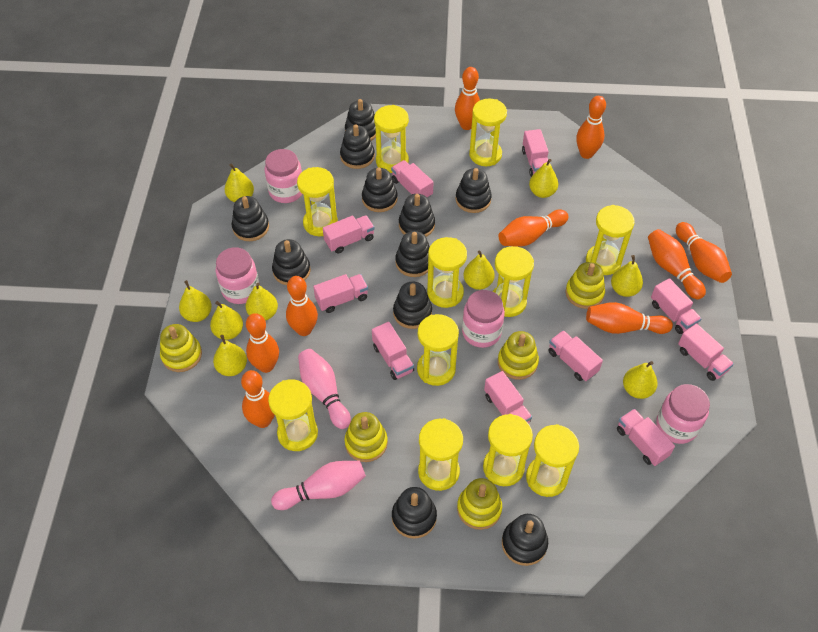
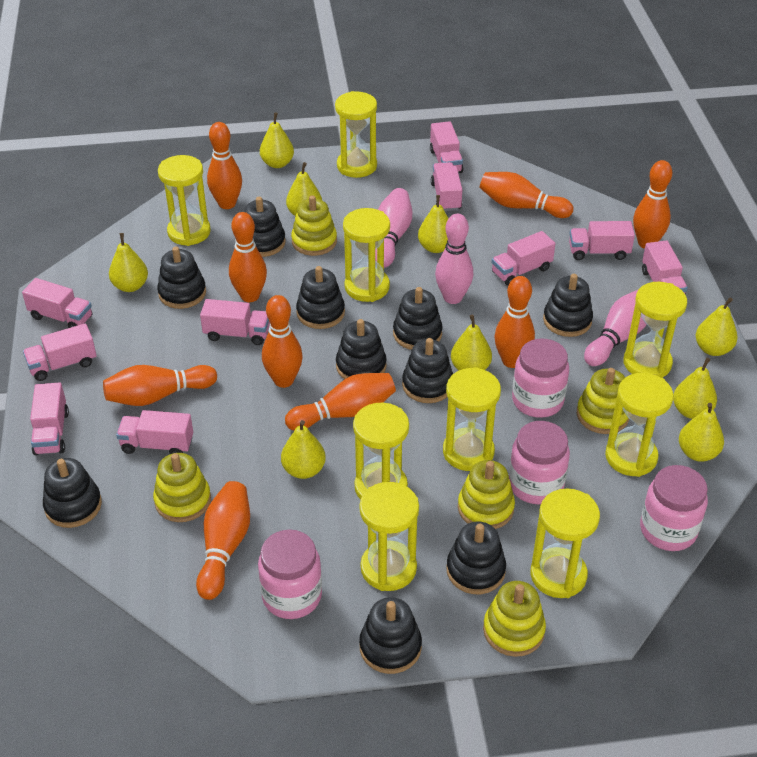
black stacking toy: 11 -> 10
pink bowling pin: 2 -> 3
yellow hourglass: 11 -> 9

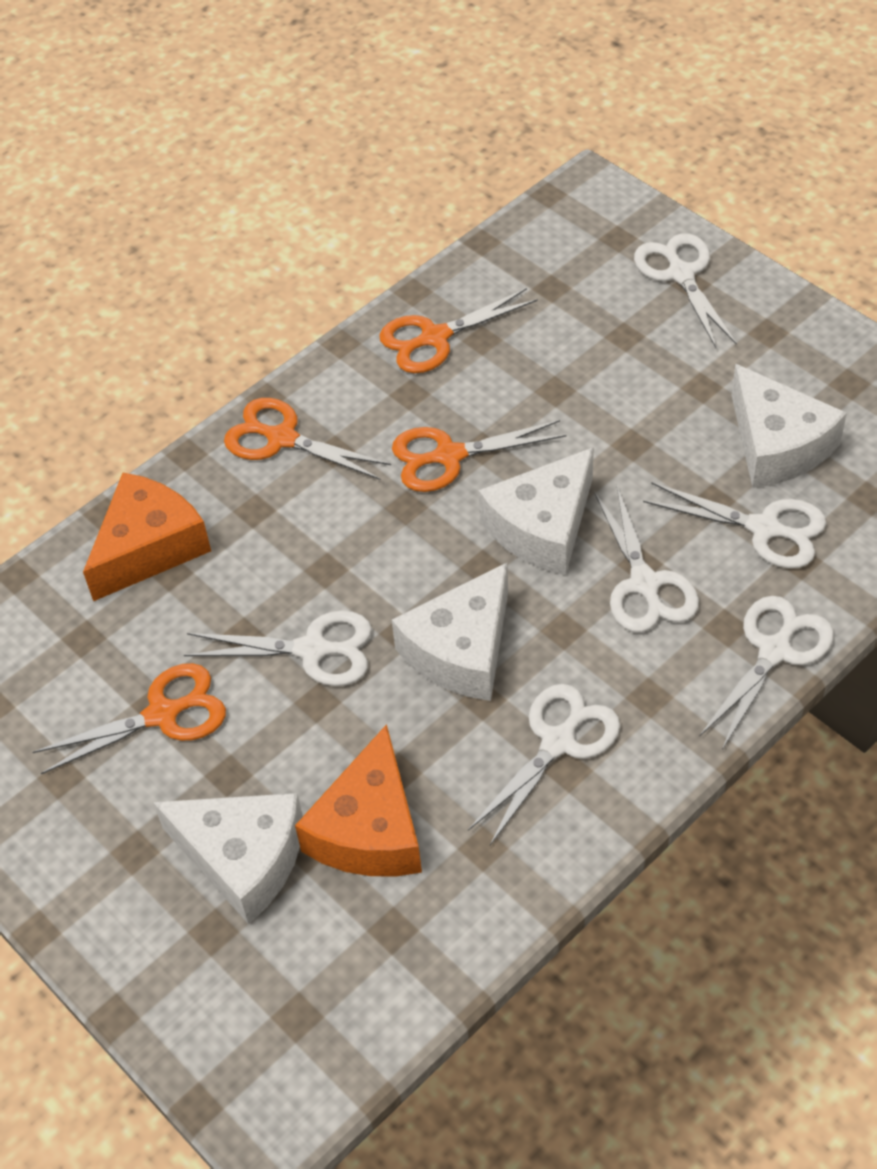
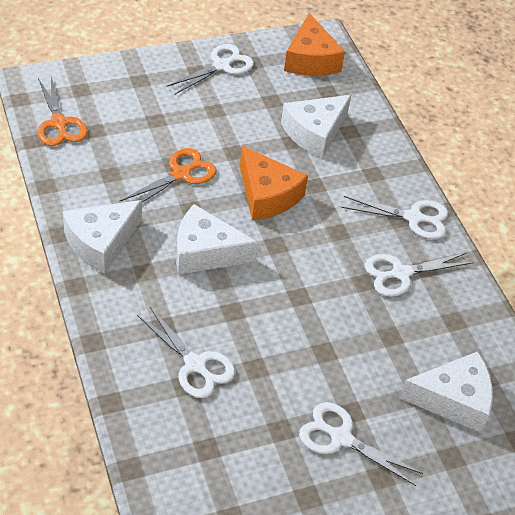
orange scissors: 4 -> 2
white scissors: 6 -> 5

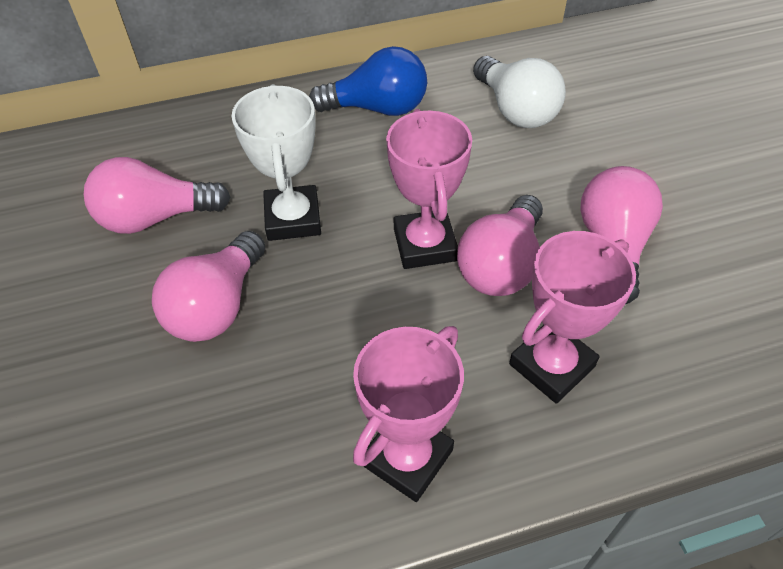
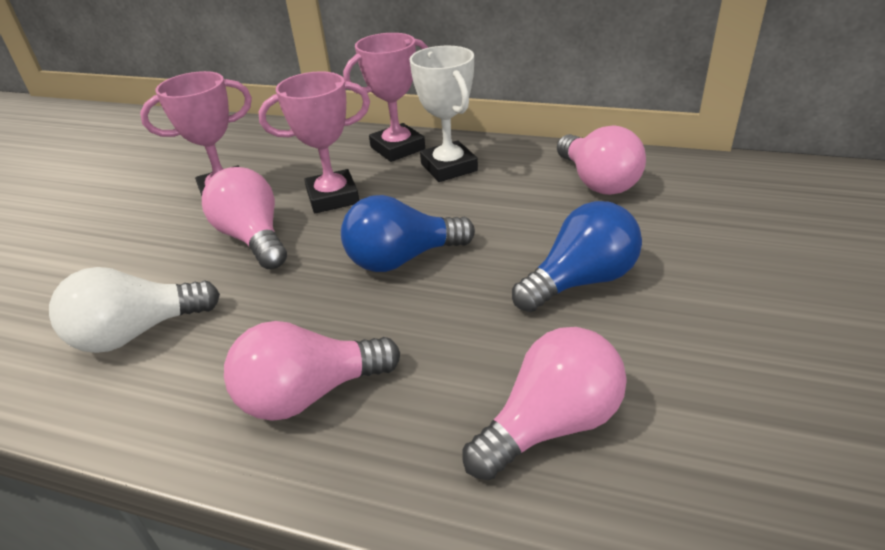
blue light bulb: 1 -> 2

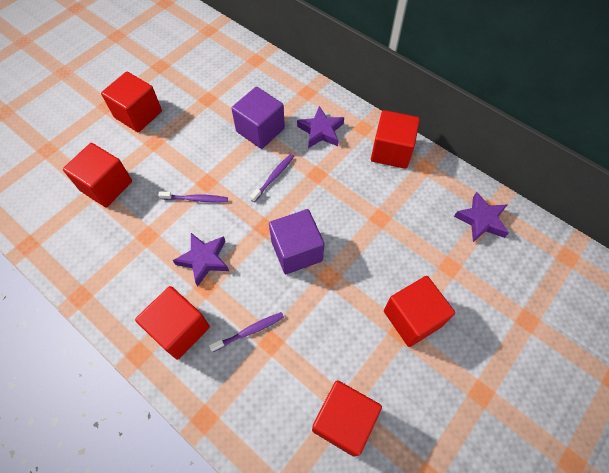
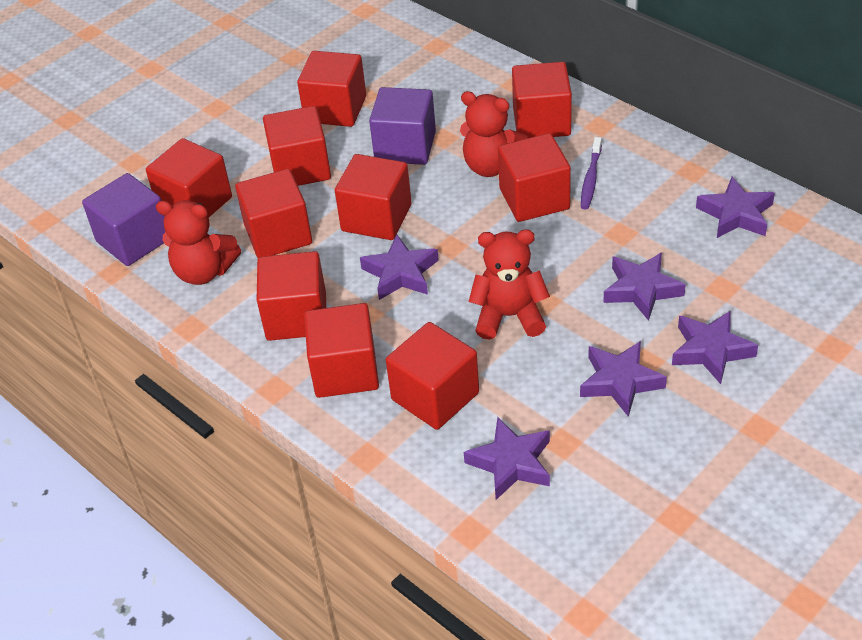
purple star: 3 -> 6
purple toothbrush: 3 -> 1
red cube: 6 -> 10
red teddy bear: 0 -> 3

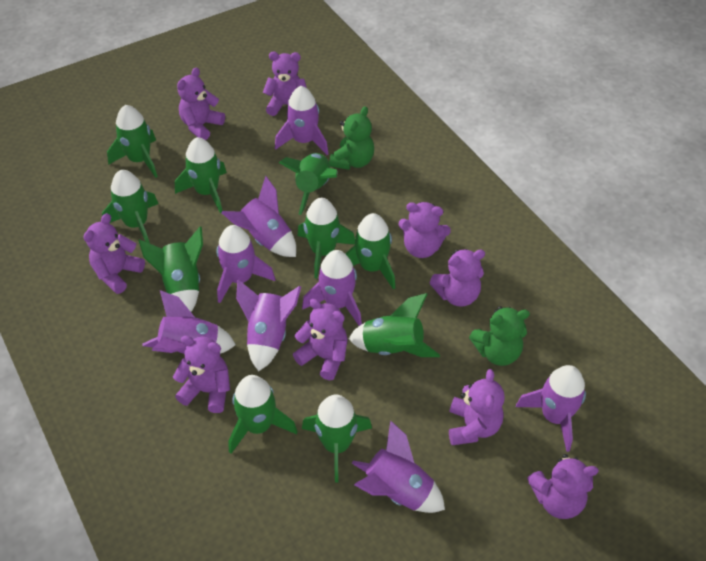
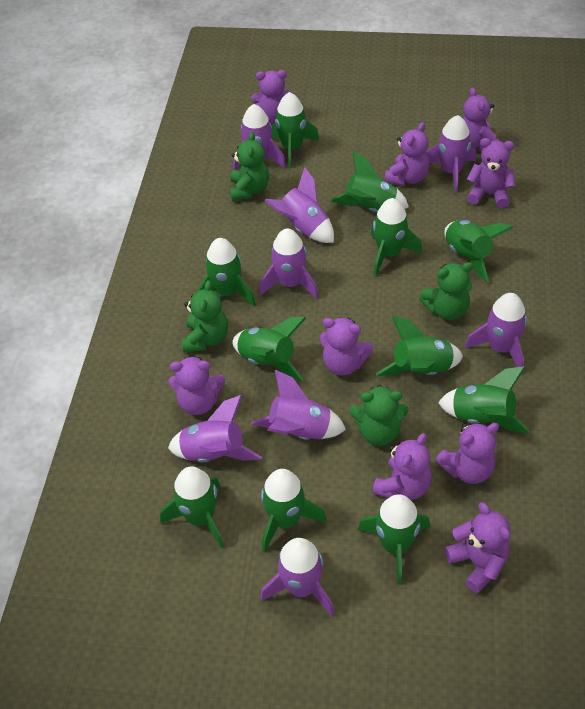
green rocket: 10 -> 11
green teddy bear: 2 -> 4

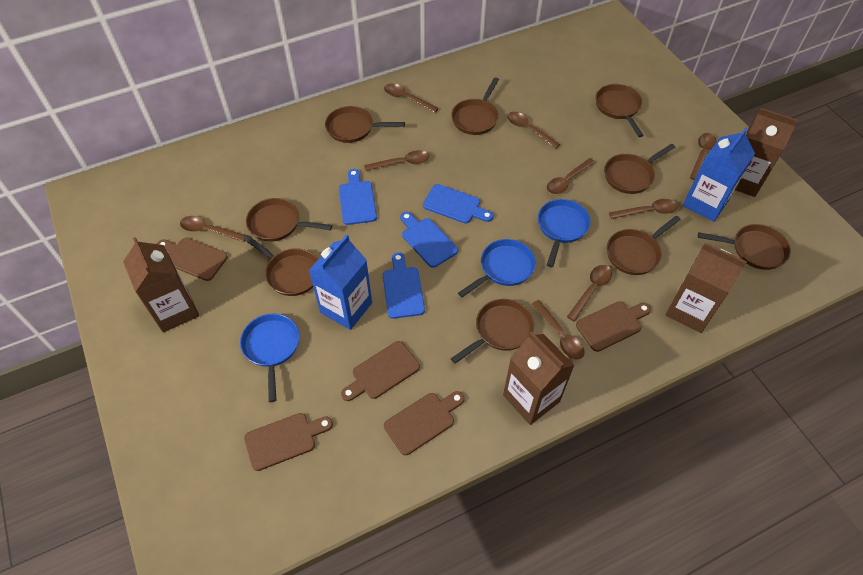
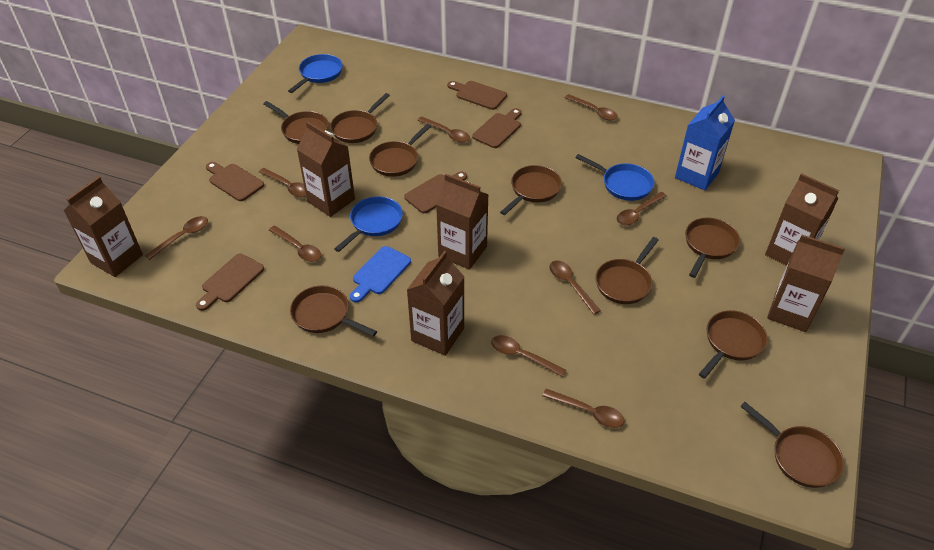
blue carton: 2 -> 1
blue cutting board: 4 -> 1
brown carton: 4 -> 6

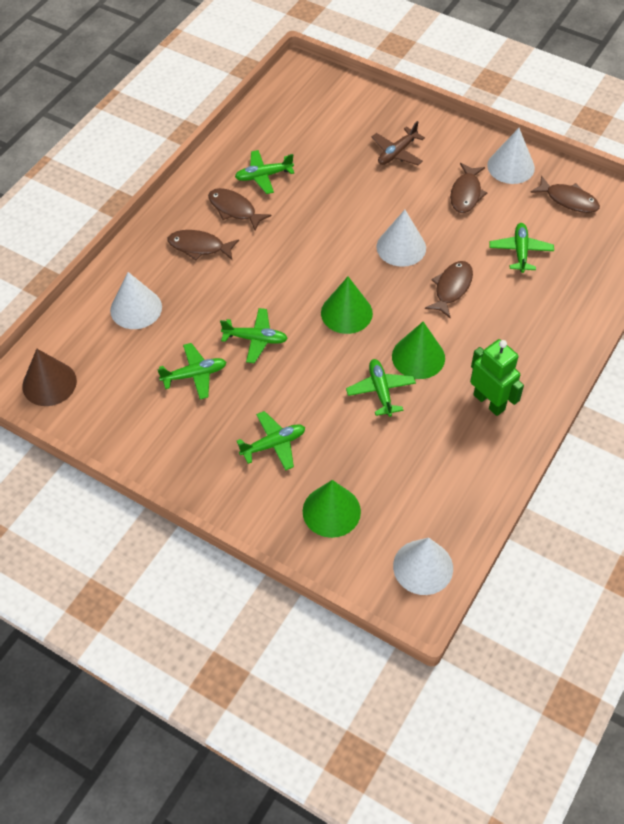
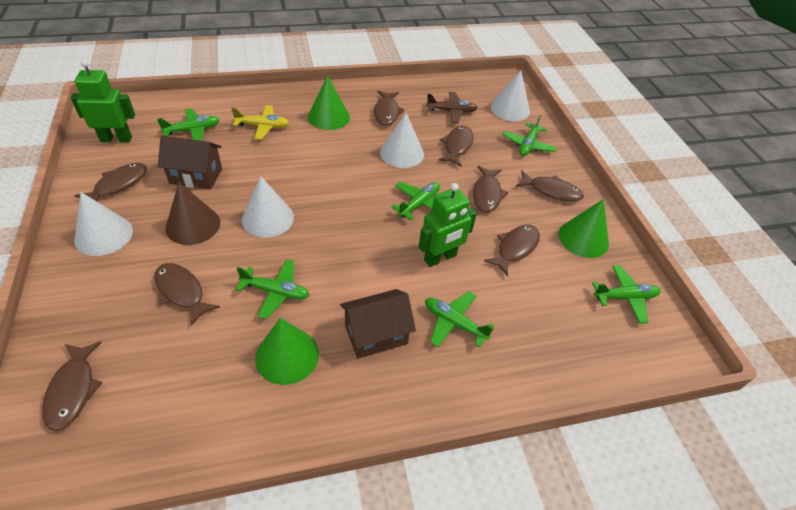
brown fish: 5 -> 8
brown house: 0 -> 2
green robot: 1 -> 2
yellow plane: 0 -> 1

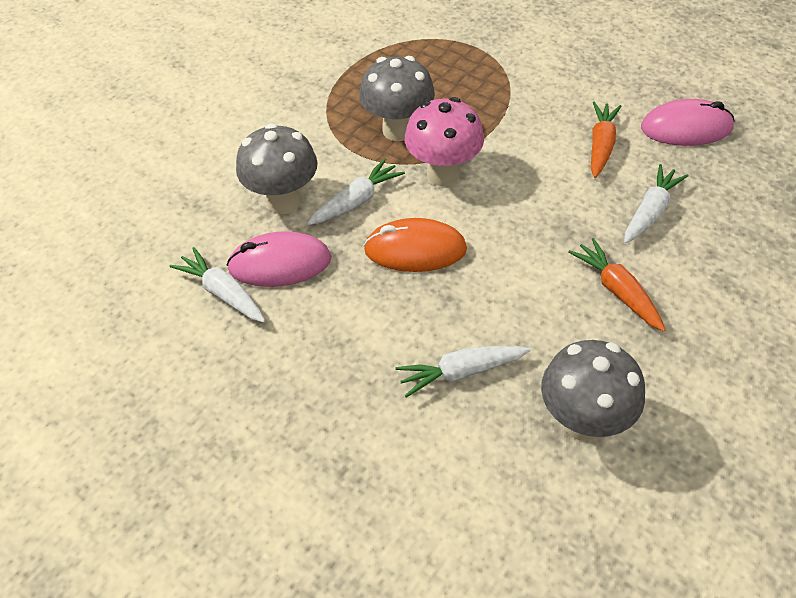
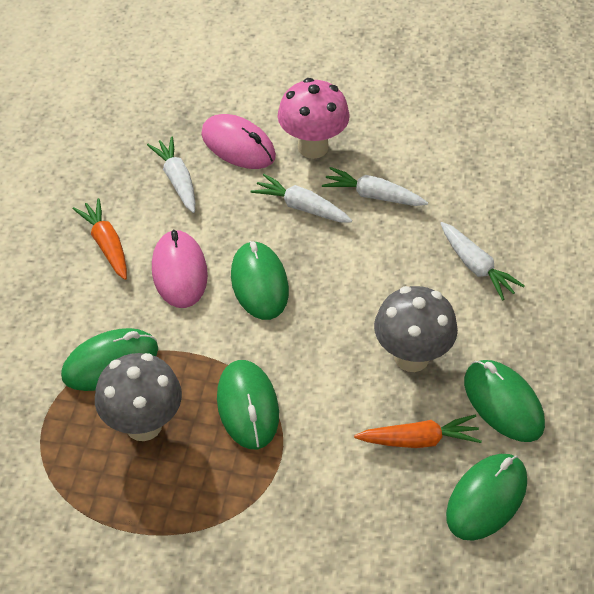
green mouse: 0 -> 5
grey mushroom: 3 -> 2
orange mouse: 1 -> 0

*****

**WORK REQUEST:** Text only, no pictures: please print exactly the lines above from the line with "yellow hourglass: 11 -> 9" up to and including the line with "blue carton: 2 -> 1", and nothing else.

**EXPECTED ANSWER:**
yellow hourglass: 11 -> 9

orange scissors: 4 -> 2
white scissors: 6 -> 5

blue light bulb: 1 -> 2

purple star: 3 -> 6
purple toothbrush: 3 -> 1
red cube: 6 -> 10
red teddy bear: 0 -> 3

green rocket: 10 -> 11
green teddy bear: 2 -> 4

blue carton: 2 -> 1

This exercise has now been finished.